■ THE TASK ■
Rewrite the data between the line holding "This is a 0.2" and the end of the data, inclusive, as a numbered list with blank lines left out.

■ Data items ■
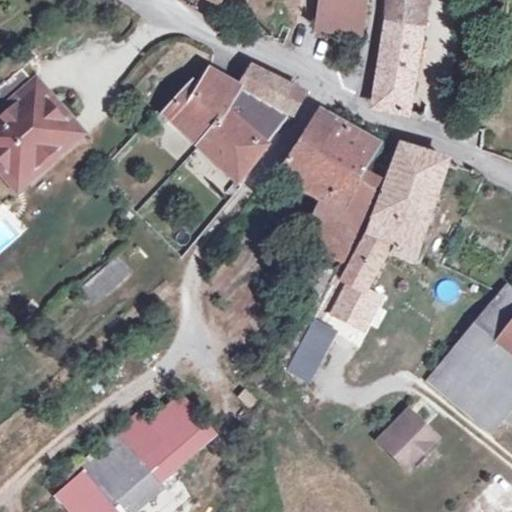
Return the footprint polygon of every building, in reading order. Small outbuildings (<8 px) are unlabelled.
[(369,0),(324,0),(320,25),(364,31),(369,0)] [(389,0),(388,20),(425,26),(427,0),(389,0)] [(425,26),(388,20),(374,106),(410,112),(425,26)] [(20,58),(15,62),(21,69),(26,64),(20,58)] [(248,67),(236,87),(291,116),(303,95),(262,74),(248,67)] [(0,86),(0,168),(16,186),(77,133),(34,84),(21,69),(0,86)] [(167,112),(166,115),(237,182),(286,118),(240,92),(234,91),(235,89),(208,71),(189,103),(181,97),(167,112)] [(307,130),(292,152),(274,174),(320,199),(329,205),(345,174),(313,156),(333,122),(318,113),(307,130)] [(376,147),(333,122),(313,156),(345,174),(355,180),(361,172),(376,147)] [(445,163),(400,148),(366,234),(387,243),(394,247),(391,252),(413,260),(445,163)] [(329,205),(320,199),(308,223),(331,234),(334,228),(343,232),(348,223),(358,227),(360,221),(343,211),(355,187),(355,180),(345,174),(329,205)] [(308,223),(299,241),(317,251),(340,263),(351,242),(356,230),(358,227),(348,223),(343,232),(334,228),(331,234),(308,223)] [(387,243),(366,234),(339,280),(361,292),(387,243)] [(340,263),(317,251),(310,263),(328,272),(328,270),(334,273),(340,263)] [(310,263),(303,259),(291,284),(315,297),(328,272),(310,263)] [(115,260),(99,274),(110,287),(125,273),(115,260)] [(110,287),(99,274),(83,288),(94,301),(110,287)] [(481,313),(505,332),(497,341),(511,353),(511,289),(505,283),(481,313)] [(505,332),(481,313),(424,381),(489,436),(511,409),(511,353),(497,341),(505,332)] [(312,382),(335,327),(310,317),(287,372),(312,382)] [(142,425),(140,422),(83,471),(67,483),(79,498),(73,511),(139,511),(202,459),(196,452),(216,435),(197,413),(177,430),(161,411),(142,425)] [(413,417),(407,412),(378,441),(383,447),(413,417)] [(140,422),(135,416),(78,465),(83,471),(140,422)] [(435,439),(413,417),(383,447),(406,470),(435,439)]
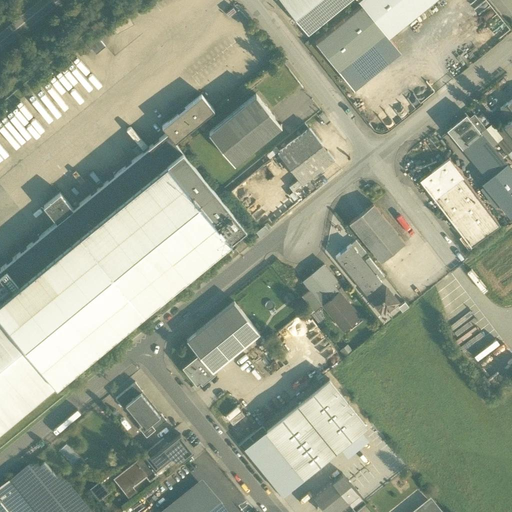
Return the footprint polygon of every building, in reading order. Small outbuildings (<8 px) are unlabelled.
[(282,0),(308,32),(346,0),(359,0),(362,3),(315,41),(338,69),(385,31),(388,36),(432,0),(282,0)] [(507,25),(486,0),(469,0),(487,21),(485,22),(495,34),(507,25)] [(385,31),(338,69),(353,88),(400,50),(388,36),(385,31)] [(402,44),(395,35),(391,38),(398,47),(402,44)] [(88,44),(96,53),(105,46),(98,36),(88,44)] [(77,54),(72,57),(82,74),(87,70),(77,54)] [(63,70),(74,83),(84,75),(73,62),(63,70)] [(61,69),(50,75),(59,90),(69,84),(61,69)] [(72,105),(82,97),(73,85),(62,93),(72,105)] [(208,131),(234,163),(281,124),(256,93),(208,131)] [(162,126),(167,132),(175,142),(214,110),(201,94),(162,126)] [(26,96),(22,99),(32,112),(35,109),(26,96)] [(510,120),(511,118),(511,108),(507,102),(500,108),(510,120)] [(447,128),(462,147),(481,132),(469,117),(466,113),(447,128)] [(481,132),(486,128),(474,114),(469,117),(481,132)] [(511,148),(511,118),(510,120),(498,130),(497,130),(503,137),(511,148)] [(491,123),(486,128),(497,141),(503,137),(497,130),(498,130),(491,123)] [(278,152),(302,183),(334,159),(309,127),(278,152)] [(246,229),(175,142),(167,132),(73,208),(64,215),(143,313),(246,229)] [(462,147),(487,178),(488,177),(506,163),(481,132),(462,147)] [(511,148),(503,137),(497,141),(507,153),(511,149),(511,148)] [(459,155),(464,162),(459,166),(467,177),(476,169),(463,153),(459,155)] [(419,179),(434,198),(463,176),(448,157),(419,179)] [(511,213),(511,169),(506,162),(506,163),(488,177),(490,180),(485,185),(510,215),(511,213)] [(434,198),(448,217),(478,195),(463,176),(434,198)] [(43,206),(56,222),(64,215),(73,208),(60,192),(43,206)] [(500,224),(478,195),(448,217),(471,246),(500,224)] [(349,223),(381,262),(405,242),(373,203),(349,223)] [(0,314),(56,383),(143,313),(64,215),(56,222),(0,267),(0,314)] [(256,231),(259,236),(268,229),(264,224),(256,231)] [(245,240),(235,248),(228,253),(232,258),(239,252),(248,245),(245,240)] [(354,240),(351,243),(358,253),(362,250),(354,240)] [(381,281),(358,253),(351,243),(335,256),(366,294),(381,281)] [(321,302),(322,304),(338,291),(332,283),(337,279),(324,263),(303,280),(310,289),(321,302)] [(456,280),(433,290),(444,315),(454,310),(448,296),(460,291),(456,280)] [(379,305),(385,312),(398,302),(394,297),(393,297),(389,293),(390,292),(385,286),(370,299),(377,307),(379,305)] [(304,294),(314,307),(321,302),(310,289),(304,294)] [(322,304),(343,329),(359,316),(338,291),(322,304)] [(198,353),(212,371),(213,370),(259,332),(234,301),(187,339),(198,353)] [(0,428),(56,383),(0,314),(0,428)] [(182,366),(196,383),(204,377),(206,379),(215,372),(213,370),(212,371),(198,353),(182,366)] [(266,429),(304,476),(344,445),(359,432),(367,426),(329,378),(266,429)] [(115,397),(123,406),(126,403),(125,403),(140,391),(141,391),(142,390),(135,381),(115,397)] [(141,423),(145,427),(160,415),(159,414),(141,391),(140,391),(125,403),(126,403),(141,423)] [(226,416),(232,422),(241,412),(236,406),(226,416)] [(138,425),(146,435),(166,419),(161,413),(159,414),(160,415),(145,427),(141,423),(138,425)] [(283,494),(304,476),(266,429),(253,440),(252,440),(244,447),(283,494)] [(359,432),(344,445),(350,452),(365,440),(359,432)] [(143,463),(156,480),(157,479),(193,449),(180,433),(143,462),(143,463)] [(73,461),(79,455),(67,442),(60,448),(73,461)] [(15,497),(27,511),(86,511),(44,460),(9,489),(15,497)] [(115,484),(125,497),(132,491),(145,481),(149,486),(157,480),(157,479),(156,480),(143,463),(143,462),(115,484)] [(332,481),(348,500),(357,492),(341,473),(332,481)] [(328,511),(332,511),(348,500),(332,481),(314,495),(319,501),(318,502),(317,509),(324,510),(325,508),(328,511)] [(184,511),(208,493),(202,485),(168,511),(184,511)] [(91,498),(98,506),(108,498),(100,488),(90,496),(91,498)] [(0,495),(0,509),(15,497),(9,489),(8,489),(0,495)] [(132,491),(125,497),(130,502),(136,497),(132,491)] [(365,501),(357,492),(348,500),(355,509),(365,501)] [(184,511),(223,511),(208,493),(184,511)] [(27,511),(15,497),(0,509),(0,511),(27,511)] [(418,511),(437,511),(430,503),(418,511)]
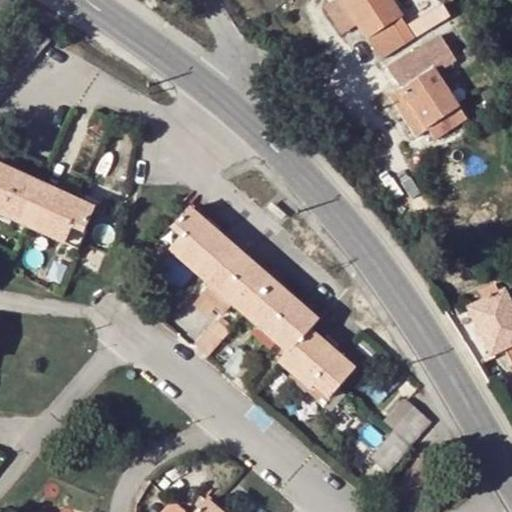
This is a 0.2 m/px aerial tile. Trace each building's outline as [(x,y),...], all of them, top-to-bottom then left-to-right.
[(341,28),(355,20),(341,0),(338,0),(327,7),(341,28)] [(387,0),(341,0),(355,20),(380,59),(404,43),(399,35),(407,30),(387,0)] [(29,22),(0,54),(0,96),(50,40),(29,22)] [(400,88),(388,96),(415,136),(426,130),(432,140),(465,119),(436,72),(455,61),(438,35),(411,52),(410,51),(386,67),(400,88)] [(0,166),(0,214),(28,226),(64,242),(70,229),(82,234),(94,209),(38,184),(0,166)] [(193,204),(160,241),(210,285),(244,315),(286,352),(279,361),(311,389),(307,394),(322,409),(330,400),(328,399),(353,370),(358,365),(325,336),(321,341),(309,332),(317,321),(217,235),(221,229),(193,204)] [(82,236),(82,234),(70,229),(64,242),(76,248),(82,236)] [(244,315),(210,285),(201,295),(215,307),(213,310),(233,327),(244,315)] [(500,350),(507,362),(511,359),(511,311),(501,290),(496,293),(492,285),(481,290),(485,298),(447,317),(474,363),(500,350)] [(210,354),(229,332),(216,320),(197,342),(210,354)] [(260,366),(245,353),(230,371),(245,384),(260,366)] [(410,443),(429,422),(404,400),(385,421),(410,443)] [(388,472),(409,449),(392,434),(371,457),(388,472)] [(219,511),(206,500),(195,511),(184,511),(173,502),(164,511),(219,511)]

■ FINAL ANSWER ■
1. This is a 0.2 m/px aerial tile. Trace each building's outline as [(x,y),...], all of them, top-to-bottom then left-to-right.
2. [(341,28),(355,20),(341,0),(338,0),(327,7),(341,28)] [(387,0),(341,0),(355,20),(380,59),(404,43),(399,35),(407,30),(387,0)] [(29,22),(0,54),(0,96),(50,40),(29,22)] [(400,88),(388,96),(415,136),(426,130),(432,140),(465,119),(436,72),(455,61),(438,35),(411,52),(410,51),(386,67),(400,88)] [(0,166),(0,214),(28,226),(64,242),(70,229),(82,234),(94,209),(38,184),(0,166)] [(193,204),(160,241),(210,285),(244,315),(286,352),(279,361),(311,389),(307,394),(322,409),(330,400),(328,399),(353,370),(358,365),(325,336),(321,341),(309,332),(317,321),(217,235),(221,229),(193,204)] [(82,236),(82,234),(70,229),(64,242),(76,248),(82,236)] [(244,315),(210,285),(201,295),(215,307),(213,310),(233,327),(244,315)] [(500,350),(507,362),(511,359),(511,311),(501,290),(496,293),(492,285),(481,290),(485,298),(447,317),(474,363),(500,350)] [(210,354),(229,332),(216,320),(197,342),(210,354)] [(260,366),(245,353),(230,371),(245,384),(260,366)] [(410,443),(429,422),(404,400),(385,421),(410,443)] [(388,472),(409,449),(392,434),(371,457),(388,472)] [(219,511),(206,500),(195,511),(184,511),(173,502),(164,511),(219,511)]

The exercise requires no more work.